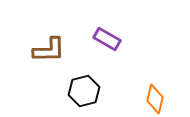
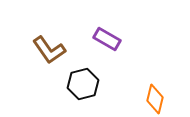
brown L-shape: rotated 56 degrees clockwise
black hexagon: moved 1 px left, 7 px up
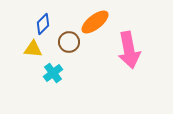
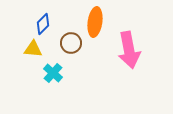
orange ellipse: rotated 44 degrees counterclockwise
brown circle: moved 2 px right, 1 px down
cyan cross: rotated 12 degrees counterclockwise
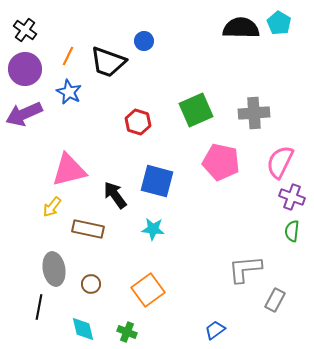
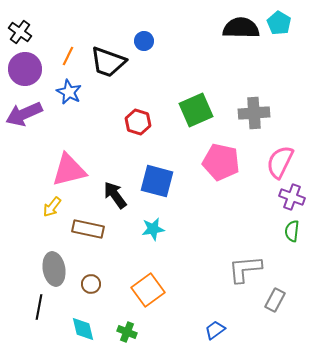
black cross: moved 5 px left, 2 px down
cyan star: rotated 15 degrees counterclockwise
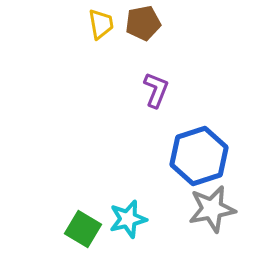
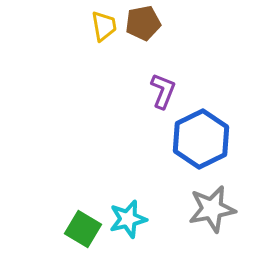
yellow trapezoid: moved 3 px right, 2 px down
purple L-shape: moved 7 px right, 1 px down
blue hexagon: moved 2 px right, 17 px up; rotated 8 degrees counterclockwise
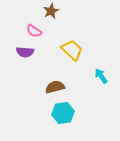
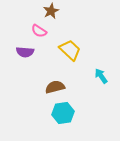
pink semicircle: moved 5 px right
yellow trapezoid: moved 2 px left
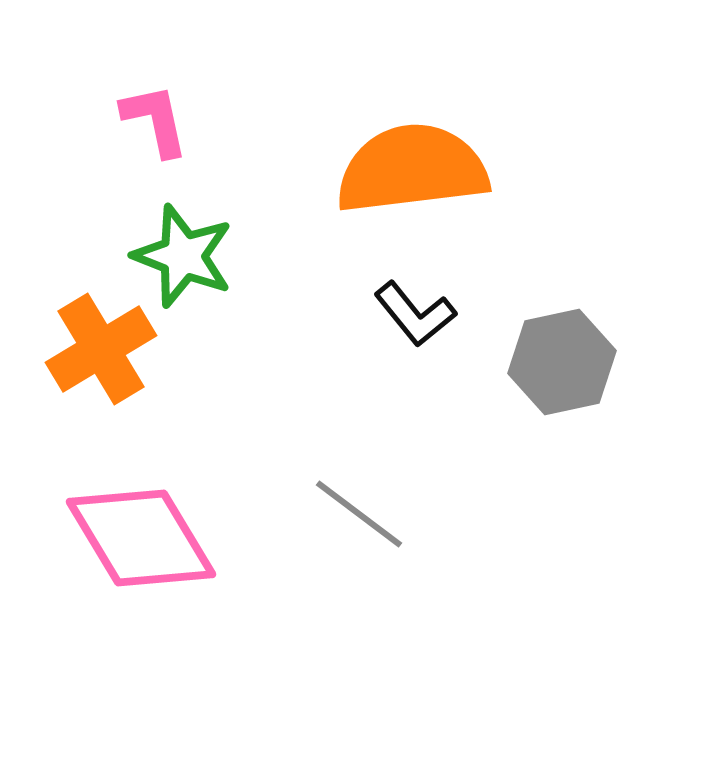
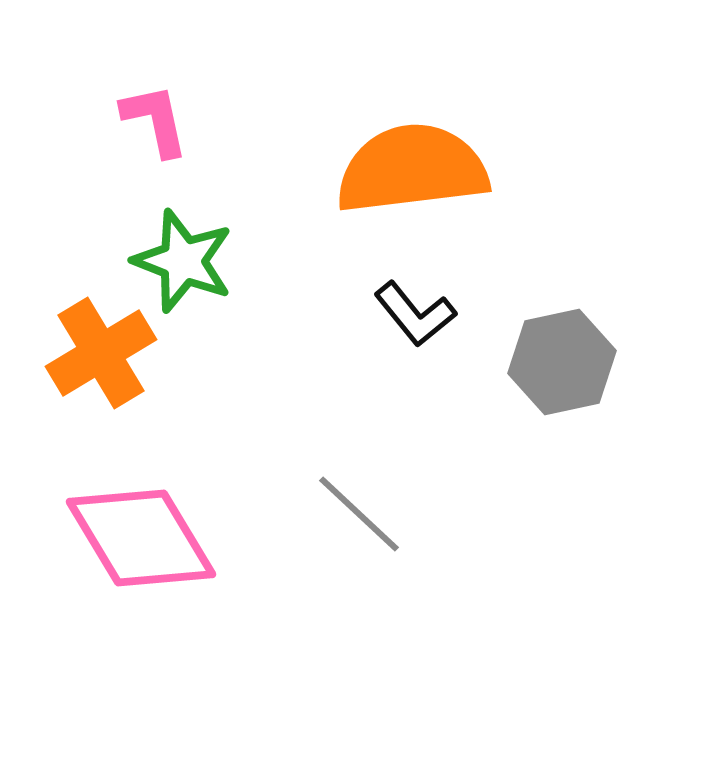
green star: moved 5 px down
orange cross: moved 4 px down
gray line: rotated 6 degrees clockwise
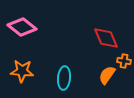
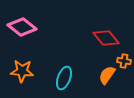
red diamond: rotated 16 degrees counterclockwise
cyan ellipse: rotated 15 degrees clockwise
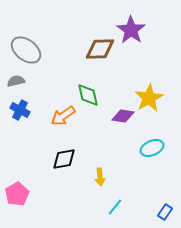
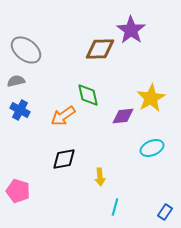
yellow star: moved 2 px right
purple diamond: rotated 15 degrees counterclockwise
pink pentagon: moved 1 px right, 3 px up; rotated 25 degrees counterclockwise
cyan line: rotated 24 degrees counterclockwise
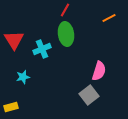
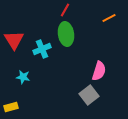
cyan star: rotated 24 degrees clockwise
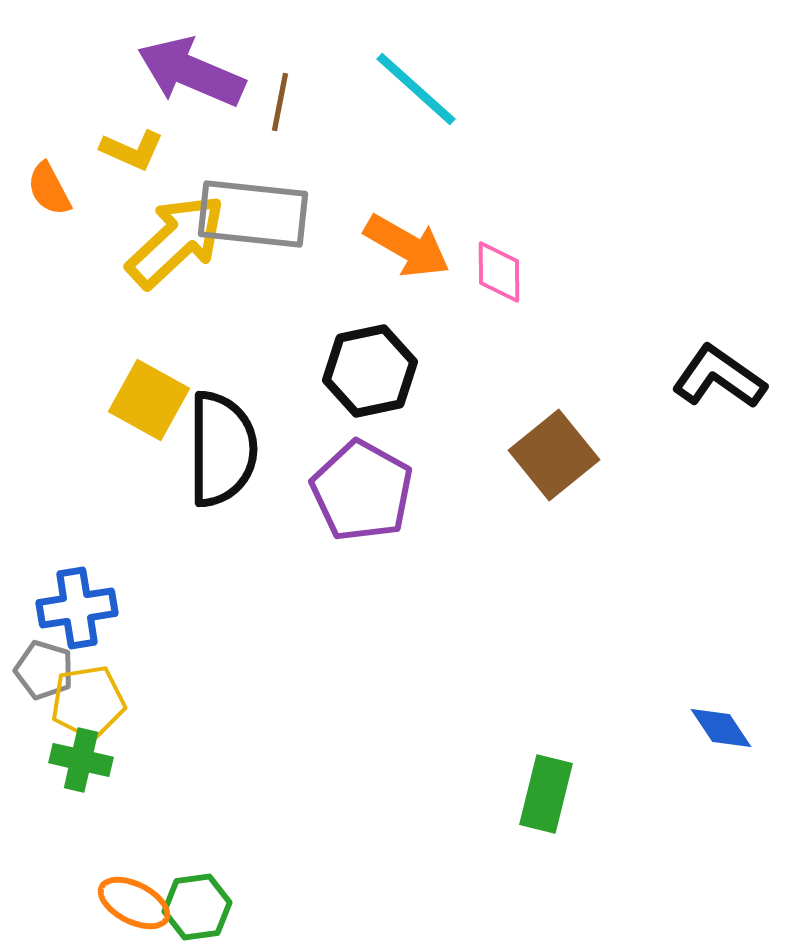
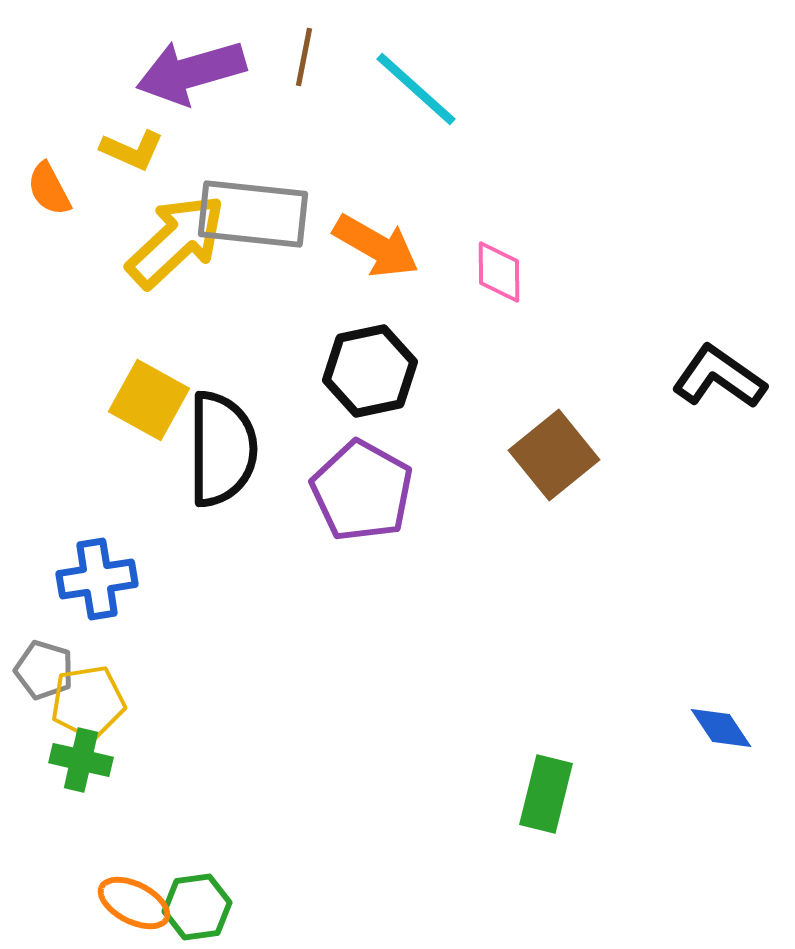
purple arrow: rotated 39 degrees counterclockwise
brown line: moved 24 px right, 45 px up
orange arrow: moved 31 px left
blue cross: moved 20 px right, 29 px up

▸ **AIM OF THE TASK**:
Although the records above contain pictures, only their text is to be repeated, exactly as given.

▸ **RESPONSE TO THIS EXERCISE**:
brown L-shape: rotated 56 degrees clockwise
black hexagon: moved 1 px left, 7 px up
orange ellipse: rotated 44 degrees counterclockwise
brown circle: moved 2 px right, 1 px down
cyan cross: rotated 12 degrees counterclockwise
black cross: moved 5 px left, 2 px down
cyan star: rotated 15 degrees counterclockwise
yellow trapezoid: moved 3 px right, 2 px down
purple L-shape: moved 7 px right, 1 px down
blue hexagon: moved 2 px right, 17 px up; rotated 8 degrees counterclockwise
pink semicircle: moved 5 px right
yellow trapezoid: moved 2 px left
green star: moved 5 px down
orange cross: moved 4 px down
gray line: rotated 6 degrees clockwise
red diamond: rotated 16 degrees counterclockwise
cyan ellipse: rotated 15 degrees clockwise
yellow star: moved 2 px right
purple diamond: rotated 15 degrees counterclockwise
pink pentagon: moved 1 px right, 3 px up; rotated 25 degrees counterclockwise
cyan line: rotated 24 degrees counterclockwise
cyan star: rotated 24 degrees clockwise
purple arrow: rotated 39 degrees counterclockwise
brown line: moved 24 px right, 45 px up
orange arrow: moved 31 px left
blue cross: moved 20 px right, 29 px up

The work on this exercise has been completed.